▸ The input:
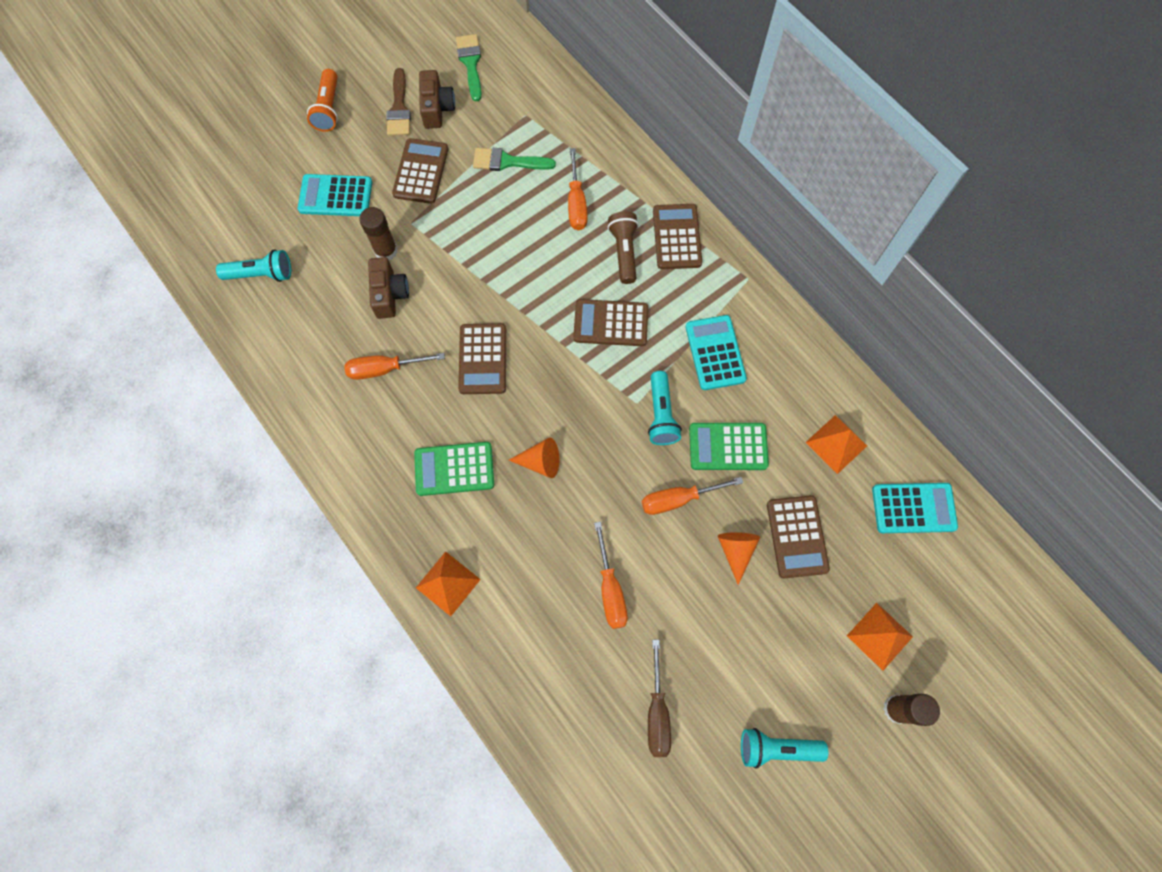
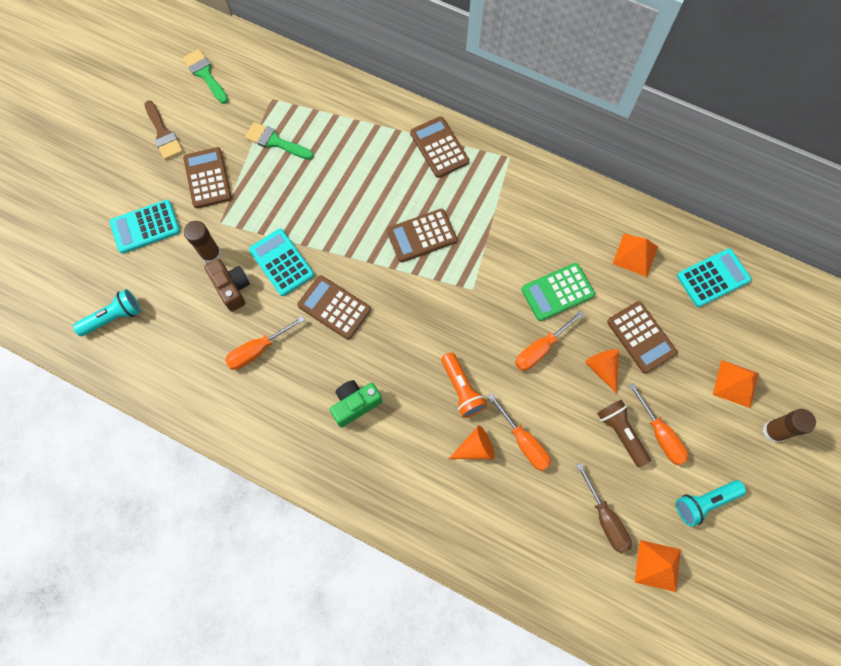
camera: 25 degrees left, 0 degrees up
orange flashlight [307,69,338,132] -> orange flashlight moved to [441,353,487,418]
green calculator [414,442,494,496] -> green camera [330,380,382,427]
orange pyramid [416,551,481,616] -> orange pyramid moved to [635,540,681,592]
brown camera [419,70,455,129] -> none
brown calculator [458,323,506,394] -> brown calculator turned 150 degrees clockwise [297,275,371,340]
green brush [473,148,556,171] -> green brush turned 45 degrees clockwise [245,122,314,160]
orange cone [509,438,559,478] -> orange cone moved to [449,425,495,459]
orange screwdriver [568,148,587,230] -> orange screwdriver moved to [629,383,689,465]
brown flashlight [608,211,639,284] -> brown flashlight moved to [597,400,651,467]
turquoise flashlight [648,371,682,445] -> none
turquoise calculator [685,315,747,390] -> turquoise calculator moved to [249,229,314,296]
--
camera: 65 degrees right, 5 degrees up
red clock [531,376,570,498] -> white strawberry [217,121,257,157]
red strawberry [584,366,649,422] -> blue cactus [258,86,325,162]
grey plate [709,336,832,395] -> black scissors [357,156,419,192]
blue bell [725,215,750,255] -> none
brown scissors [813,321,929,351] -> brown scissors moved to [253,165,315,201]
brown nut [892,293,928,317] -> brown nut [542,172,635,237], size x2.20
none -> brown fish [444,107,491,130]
--
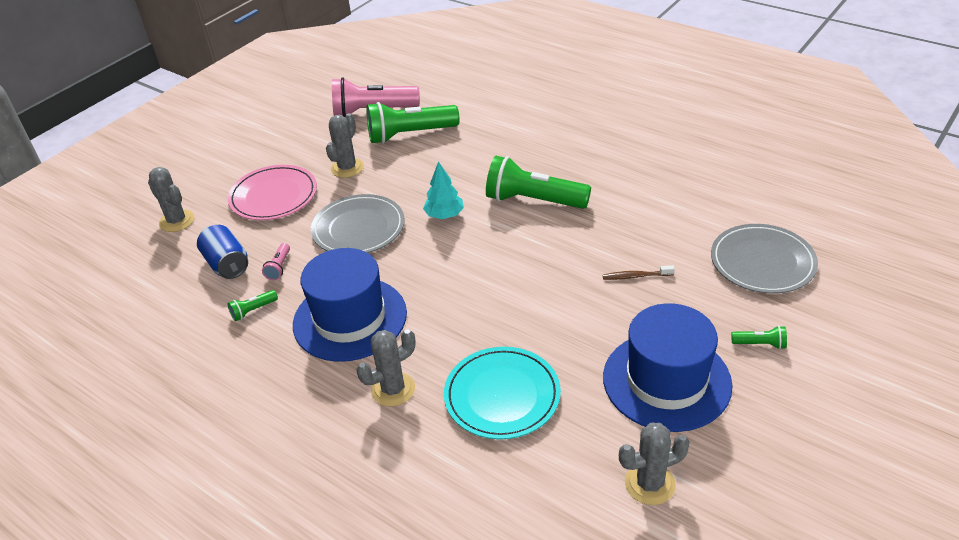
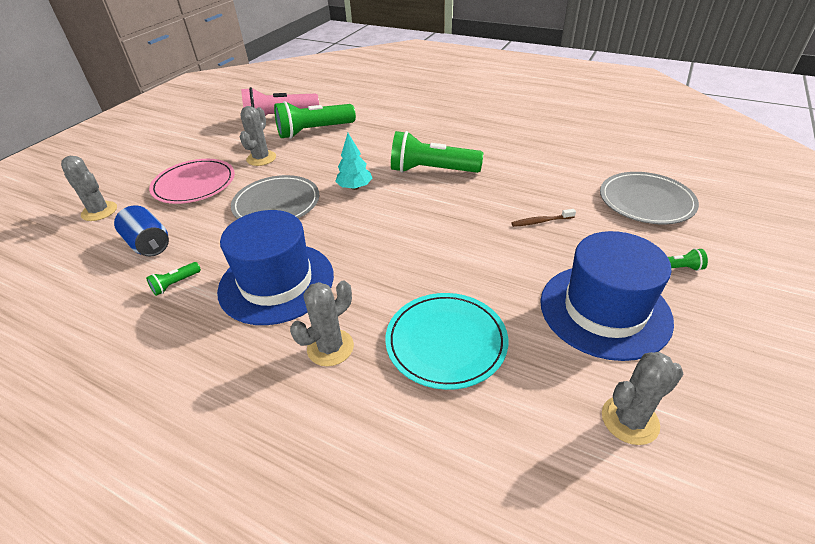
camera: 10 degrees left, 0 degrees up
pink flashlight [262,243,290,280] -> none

▸ Task objective: Using the data above, extract exactly the lines from the one that holds "green calculator [414,442,494,496]" to the one that holds "turquoise calculator [685,315,747,390]", both ends included, and no others.

▸ Task result:
green calculator [414,442,494,496] -> green camera [330,380,382,427]
orange pyramid [416,551,481,616] -> orange pyramid moved to [635,540,681,592]
brown camera [419,70,455,129] -> none
brown calculator [458,323,506,394] -> brown calculator turned 150 degrees clockwise [297,275,371,340]
green brush [473,148,556,171] -> green brush turned 45 degrees clockwise [245,122,314,160]
orange cone [509,438,559,478] -> orange cone moved to [449,425,495,459]
orange screwdriver [568,148,587,230] -> orange screwdriver moved to [629,383,689,465]
brown flashlight [608,211,639,284] -> brown flashlight moved to [597,400,651,467]
turquoise flashlight [648,371,682,445] -> none
turquoise calculator [685,315,747,390] -> turquoise calculator moved to [249,229,314,296]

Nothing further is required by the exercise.